* **DATA FOR THIS TASK**

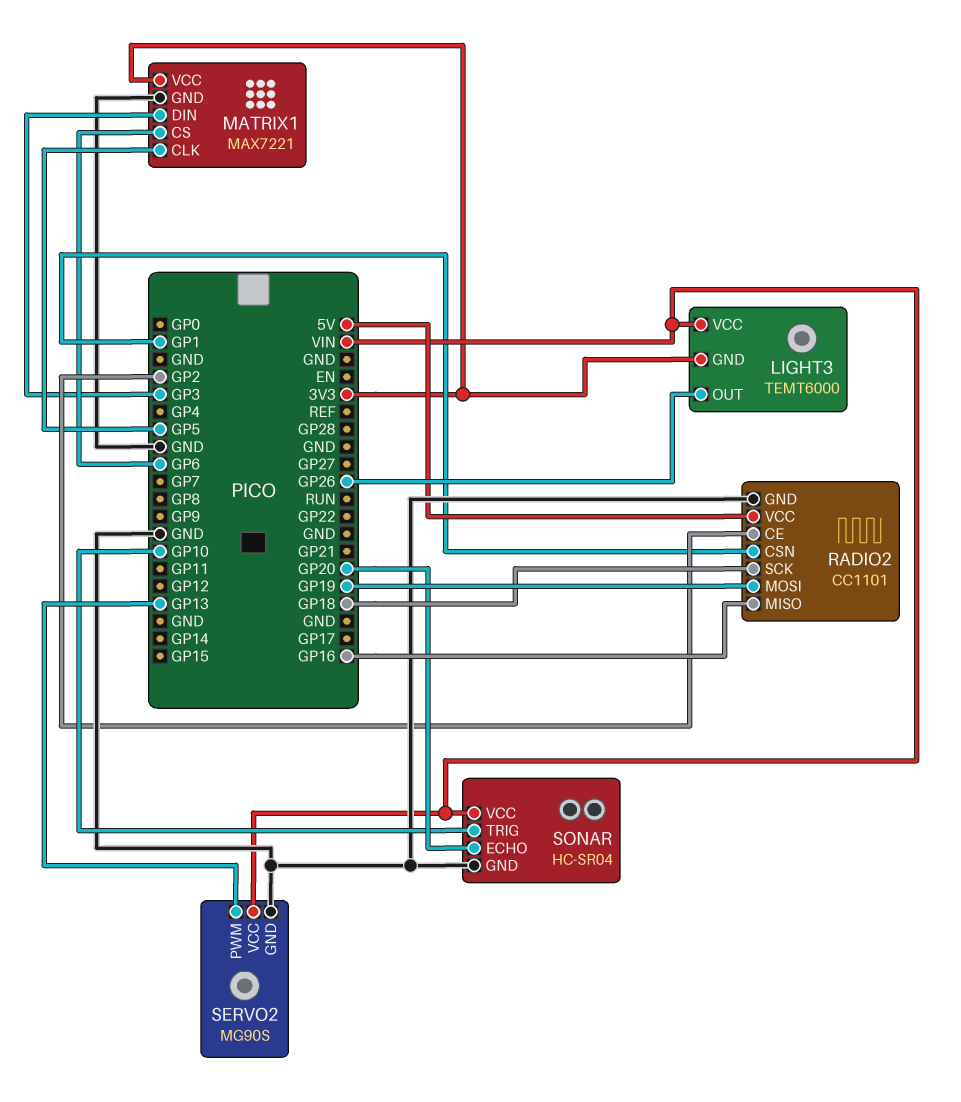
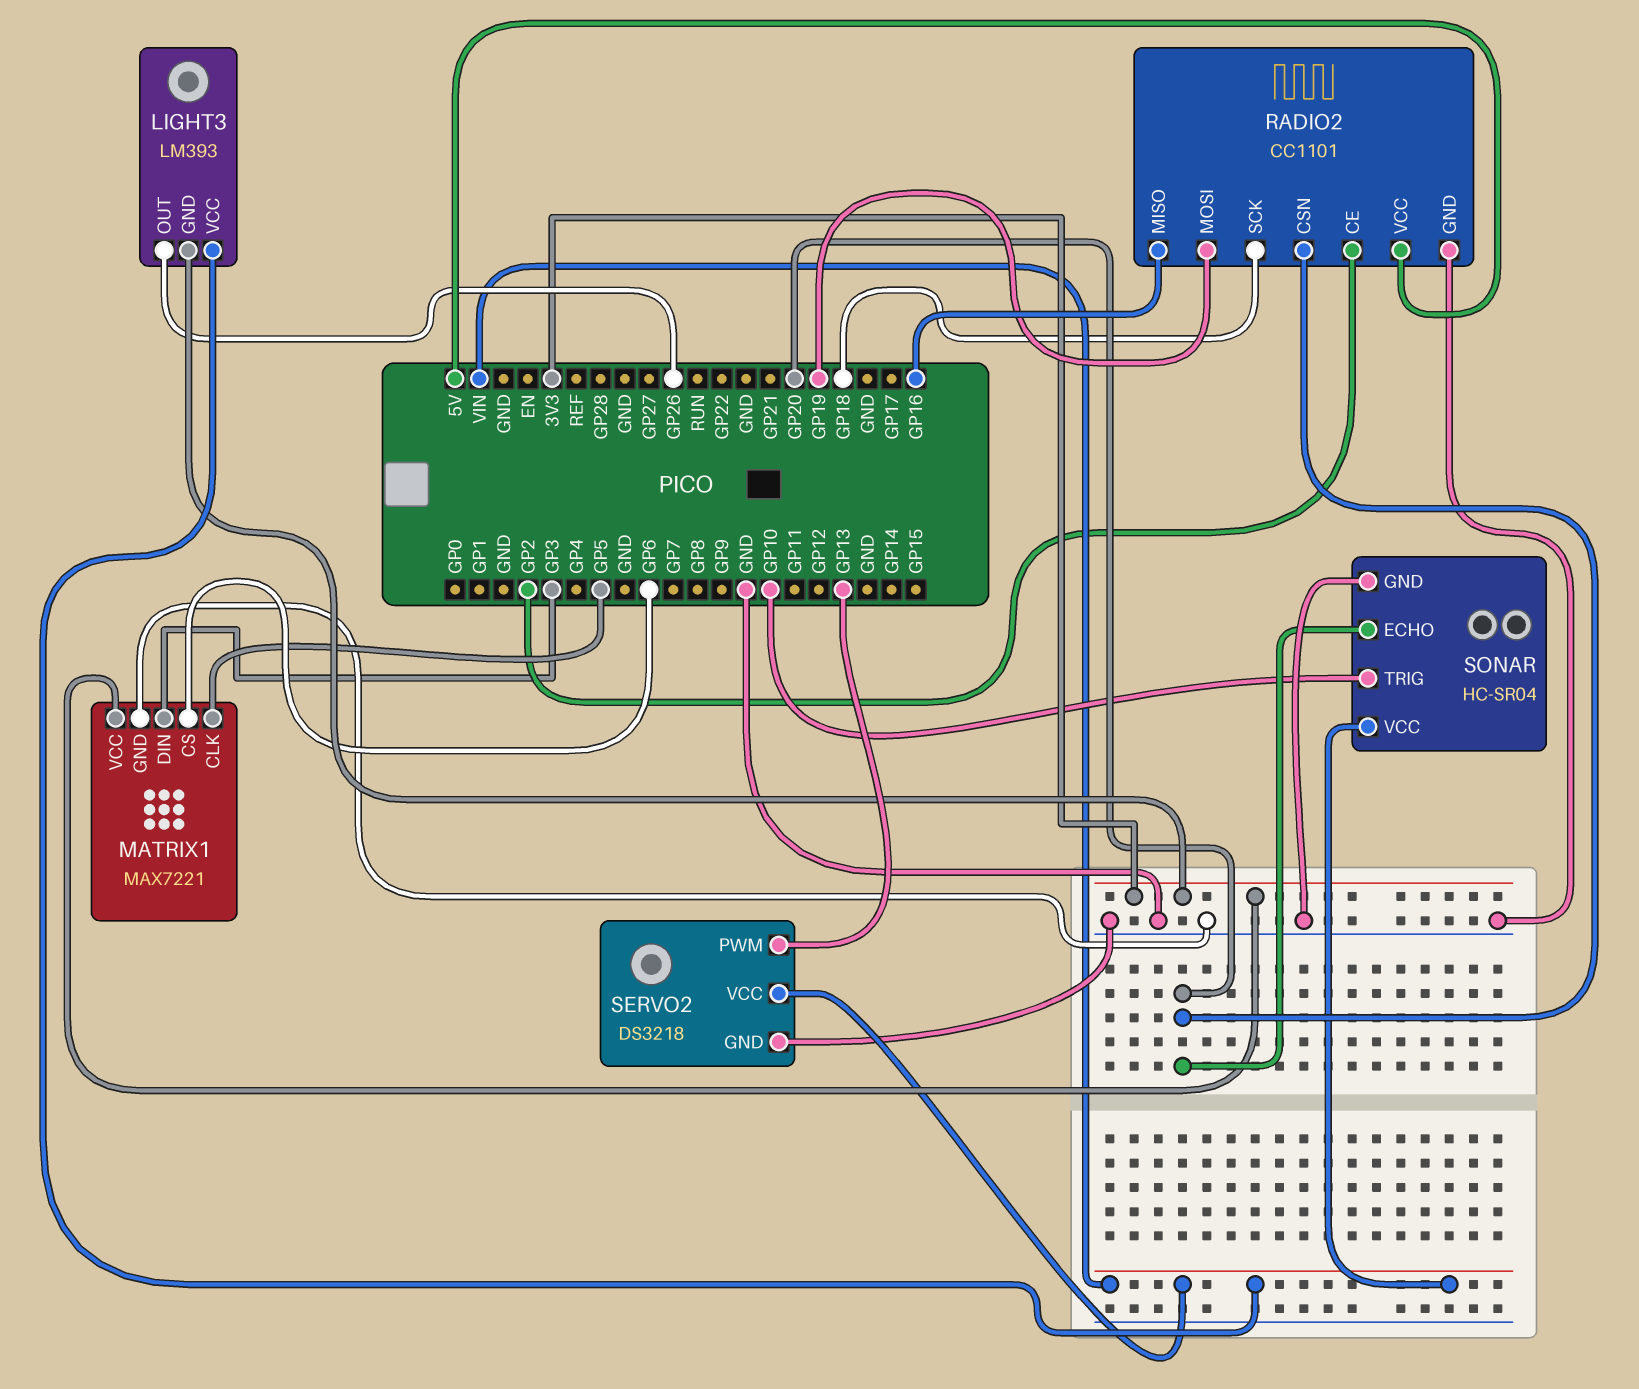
LIGHT3: TEMT6000 -> LM393
RADIO2 pin CSN: GP1 -> GP20
SERVO2: MG90S -> DS3218

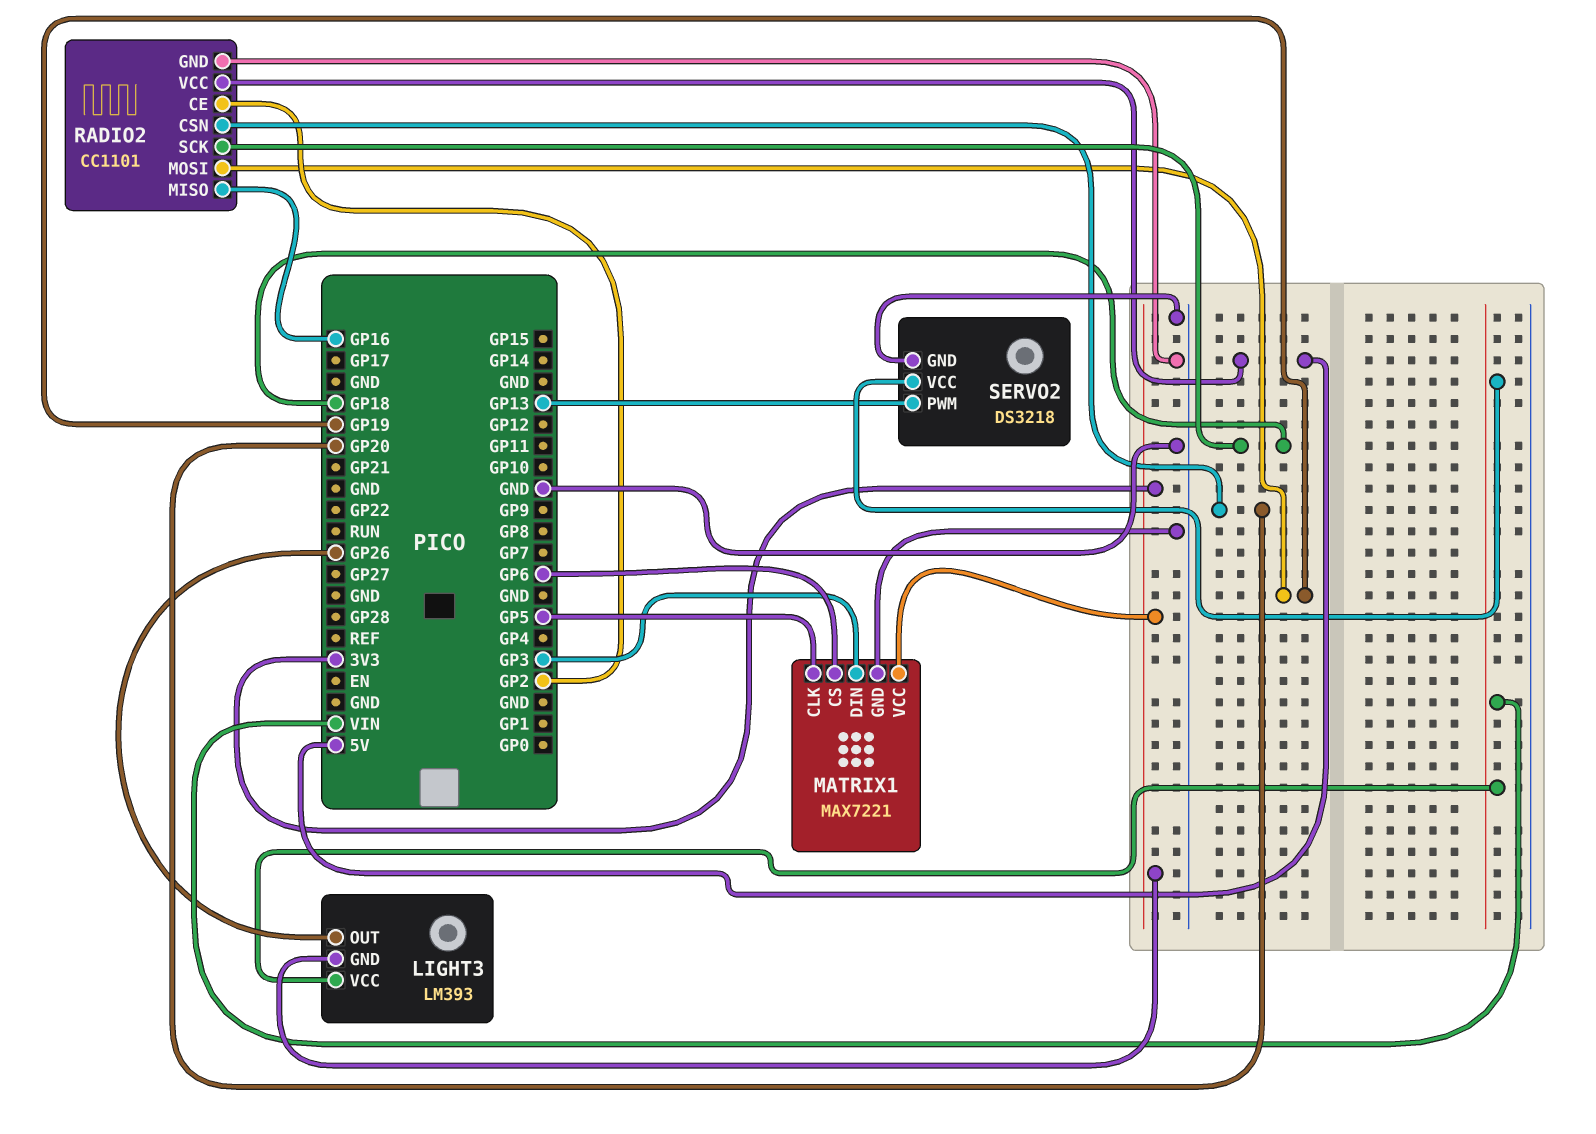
SONAR: HC-SR04 -> none
SONAR pin ECHO: GP20 -> none
SONAR pin GND: GND -> none
SONAR pin TRIG: GP10 -> none
SONAR pin VCC: VIN -> none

* **ACTIVITY**
Would you return the material exactly, images excluded?

* **THE COMPLETED TASK**
LIGHT3: TEMT6000 -> LM393
RADIO2 pin CSN: GP1 -> GP20
SERVO2: MG90S -> DS3218

SONAR: HC-SR04 -> none
SONAR pin ECHO: GP20 -> none
SONAR pin GND: GND -> none
SONAR pin TRIG: GP10 -> none
SONAR pin VCC: VIN -> none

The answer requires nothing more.